*** PROVIDED INFORMATION ***
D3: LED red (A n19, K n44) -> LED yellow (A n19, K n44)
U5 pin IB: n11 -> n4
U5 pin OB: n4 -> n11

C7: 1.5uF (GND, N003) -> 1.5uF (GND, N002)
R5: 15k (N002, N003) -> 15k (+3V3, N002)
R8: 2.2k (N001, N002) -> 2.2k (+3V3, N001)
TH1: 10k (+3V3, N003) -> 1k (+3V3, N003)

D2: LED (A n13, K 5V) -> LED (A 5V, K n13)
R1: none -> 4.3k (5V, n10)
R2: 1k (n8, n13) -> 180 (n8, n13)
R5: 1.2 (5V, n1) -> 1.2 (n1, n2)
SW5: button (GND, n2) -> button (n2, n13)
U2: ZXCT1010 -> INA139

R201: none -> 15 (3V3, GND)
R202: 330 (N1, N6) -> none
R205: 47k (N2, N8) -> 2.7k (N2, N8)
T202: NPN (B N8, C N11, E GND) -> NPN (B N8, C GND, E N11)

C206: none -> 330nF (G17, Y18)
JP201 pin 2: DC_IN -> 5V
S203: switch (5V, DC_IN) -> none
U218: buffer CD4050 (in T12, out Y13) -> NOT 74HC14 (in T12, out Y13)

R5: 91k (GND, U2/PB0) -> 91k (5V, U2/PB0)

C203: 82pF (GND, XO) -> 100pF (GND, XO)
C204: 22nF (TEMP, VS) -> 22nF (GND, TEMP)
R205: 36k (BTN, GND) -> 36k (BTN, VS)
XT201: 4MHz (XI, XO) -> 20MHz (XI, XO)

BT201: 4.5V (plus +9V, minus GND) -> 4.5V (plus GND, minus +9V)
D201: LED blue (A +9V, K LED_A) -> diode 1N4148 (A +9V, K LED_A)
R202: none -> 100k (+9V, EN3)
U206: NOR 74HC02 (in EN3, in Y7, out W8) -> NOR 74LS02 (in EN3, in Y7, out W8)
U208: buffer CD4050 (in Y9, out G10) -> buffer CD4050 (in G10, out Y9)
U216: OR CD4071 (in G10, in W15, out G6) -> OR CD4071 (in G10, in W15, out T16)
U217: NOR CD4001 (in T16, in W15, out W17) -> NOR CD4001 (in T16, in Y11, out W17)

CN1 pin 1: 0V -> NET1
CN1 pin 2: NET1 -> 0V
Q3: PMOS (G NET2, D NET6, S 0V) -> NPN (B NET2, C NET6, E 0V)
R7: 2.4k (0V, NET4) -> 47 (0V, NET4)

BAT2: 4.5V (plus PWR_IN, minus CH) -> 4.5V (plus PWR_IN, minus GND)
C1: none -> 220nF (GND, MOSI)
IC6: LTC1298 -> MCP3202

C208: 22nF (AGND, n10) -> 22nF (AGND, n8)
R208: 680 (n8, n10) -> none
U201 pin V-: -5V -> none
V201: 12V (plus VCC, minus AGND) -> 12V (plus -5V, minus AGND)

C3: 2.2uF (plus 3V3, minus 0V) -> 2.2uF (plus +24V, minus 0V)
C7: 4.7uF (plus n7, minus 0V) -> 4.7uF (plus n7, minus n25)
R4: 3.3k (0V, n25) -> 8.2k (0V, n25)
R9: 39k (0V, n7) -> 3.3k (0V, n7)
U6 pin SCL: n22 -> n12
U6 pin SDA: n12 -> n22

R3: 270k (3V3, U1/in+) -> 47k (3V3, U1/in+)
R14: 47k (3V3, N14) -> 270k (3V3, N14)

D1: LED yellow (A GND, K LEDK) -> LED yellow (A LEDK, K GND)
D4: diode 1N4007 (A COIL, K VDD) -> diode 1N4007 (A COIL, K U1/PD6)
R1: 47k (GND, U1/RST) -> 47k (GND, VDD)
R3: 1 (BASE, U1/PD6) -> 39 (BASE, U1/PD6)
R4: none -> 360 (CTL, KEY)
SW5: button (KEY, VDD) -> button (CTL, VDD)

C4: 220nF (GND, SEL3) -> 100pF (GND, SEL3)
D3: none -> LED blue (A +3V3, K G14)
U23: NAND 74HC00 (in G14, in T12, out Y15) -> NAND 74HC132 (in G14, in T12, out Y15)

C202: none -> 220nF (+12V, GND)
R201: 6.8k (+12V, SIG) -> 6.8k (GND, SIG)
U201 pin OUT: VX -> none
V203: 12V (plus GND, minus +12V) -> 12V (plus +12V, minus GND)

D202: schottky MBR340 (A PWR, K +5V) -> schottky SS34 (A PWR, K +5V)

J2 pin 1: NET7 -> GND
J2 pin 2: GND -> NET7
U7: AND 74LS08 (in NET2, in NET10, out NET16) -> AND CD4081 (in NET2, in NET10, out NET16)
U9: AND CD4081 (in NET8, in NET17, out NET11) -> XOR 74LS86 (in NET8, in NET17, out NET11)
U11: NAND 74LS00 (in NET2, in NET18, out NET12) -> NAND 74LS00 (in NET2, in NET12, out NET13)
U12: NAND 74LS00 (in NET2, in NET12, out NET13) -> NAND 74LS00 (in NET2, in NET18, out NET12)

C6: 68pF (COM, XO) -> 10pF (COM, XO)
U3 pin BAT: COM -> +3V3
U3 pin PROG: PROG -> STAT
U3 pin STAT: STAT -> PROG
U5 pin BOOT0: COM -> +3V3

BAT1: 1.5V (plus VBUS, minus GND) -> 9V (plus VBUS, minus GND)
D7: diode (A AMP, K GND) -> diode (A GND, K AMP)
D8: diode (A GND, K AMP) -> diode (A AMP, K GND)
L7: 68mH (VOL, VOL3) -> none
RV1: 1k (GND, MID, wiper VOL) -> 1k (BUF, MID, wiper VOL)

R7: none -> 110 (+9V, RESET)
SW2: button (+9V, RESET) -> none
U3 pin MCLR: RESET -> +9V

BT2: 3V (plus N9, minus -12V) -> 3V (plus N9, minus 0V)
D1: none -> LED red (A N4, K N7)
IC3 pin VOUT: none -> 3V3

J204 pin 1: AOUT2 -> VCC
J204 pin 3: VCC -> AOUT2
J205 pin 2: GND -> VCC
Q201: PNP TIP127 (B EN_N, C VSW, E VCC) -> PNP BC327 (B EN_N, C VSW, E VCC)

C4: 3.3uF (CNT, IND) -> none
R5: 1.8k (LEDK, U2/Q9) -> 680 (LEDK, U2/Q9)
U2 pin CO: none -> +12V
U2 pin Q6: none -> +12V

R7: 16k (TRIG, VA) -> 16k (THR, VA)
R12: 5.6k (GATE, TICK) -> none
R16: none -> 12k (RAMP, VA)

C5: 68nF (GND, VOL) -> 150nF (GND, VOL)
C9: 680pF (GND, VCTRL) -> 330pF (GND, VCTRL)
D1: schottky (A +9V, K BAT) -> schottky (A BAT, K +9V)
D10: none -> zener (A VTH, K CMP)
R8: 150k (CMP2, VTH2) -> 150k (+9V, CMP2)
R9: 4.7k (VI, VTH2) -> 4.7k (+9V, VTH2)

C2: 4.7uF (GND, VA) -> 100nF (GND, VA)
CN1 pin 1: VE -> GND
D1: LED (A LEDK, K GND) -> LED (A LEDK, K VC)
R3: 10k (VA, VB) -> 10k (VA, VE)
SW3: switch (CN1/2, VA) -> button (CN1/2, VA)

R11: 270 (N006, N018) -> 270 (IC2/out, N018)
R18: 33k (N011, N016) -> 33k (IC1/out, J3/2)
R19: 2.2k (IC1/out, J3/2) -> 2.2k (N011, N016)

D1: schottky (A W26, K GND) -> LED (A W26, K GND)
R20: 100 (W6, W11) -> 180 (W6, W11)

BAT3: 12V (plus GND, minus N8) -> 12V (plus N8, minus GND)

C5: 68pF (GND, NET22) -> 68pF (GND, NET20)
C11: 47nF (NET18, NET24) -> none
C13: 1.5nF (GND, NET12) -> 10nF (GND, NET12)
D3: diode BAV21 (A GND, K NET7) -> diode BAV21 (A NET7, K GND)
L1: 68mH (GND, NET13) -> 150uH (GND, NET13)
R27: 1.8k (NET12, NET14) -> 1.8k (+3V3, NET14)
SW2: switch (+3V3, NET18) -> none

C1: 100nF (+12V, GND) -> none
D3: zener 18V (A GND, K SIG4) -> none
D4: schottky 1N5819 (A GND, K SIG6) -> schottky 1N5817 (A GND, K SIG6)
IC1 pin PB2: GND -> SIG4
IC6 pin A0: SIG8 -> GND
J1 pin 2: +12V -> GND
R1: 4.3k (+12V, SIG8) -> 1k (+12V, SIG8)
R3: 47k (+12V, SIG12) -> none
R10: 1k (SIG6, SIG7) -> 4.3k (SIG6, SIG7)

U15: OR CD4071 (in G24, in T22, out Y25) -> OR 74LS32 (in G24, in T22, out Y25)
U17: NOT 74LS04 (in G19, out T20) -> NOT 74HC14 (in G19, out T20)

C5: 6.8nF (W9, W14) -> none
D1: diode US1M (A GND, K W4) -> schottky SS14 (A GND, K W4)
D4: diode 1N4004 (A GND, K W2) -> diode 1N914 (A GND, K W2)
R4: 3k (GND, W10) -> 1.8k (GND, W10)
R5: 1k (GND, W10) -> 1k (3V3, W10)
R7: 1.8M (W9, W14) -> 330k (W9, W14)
***
**ASSIGNMENT**
Copy from the entries only those lines that hold the word "schottky".

**WRITTEN RESPONSE**
D202: schottky MBR340 (A PWR, K +5V) -> schottky SS34 (A PWR, K +5V)
D1: schottky (A +9V, K BAT) -> schottky (A BAT, K +9V)
D1: schottky (A W26, K GND) -> LED (A W26, K GND)
D4: schottky 1N5819 (A GND, K SIG6) -> schottky 1N5817 (A GND, K SIG6)
D1: diode US1M (A GND, K W4) -> schottky SS14 (A GND, K W4)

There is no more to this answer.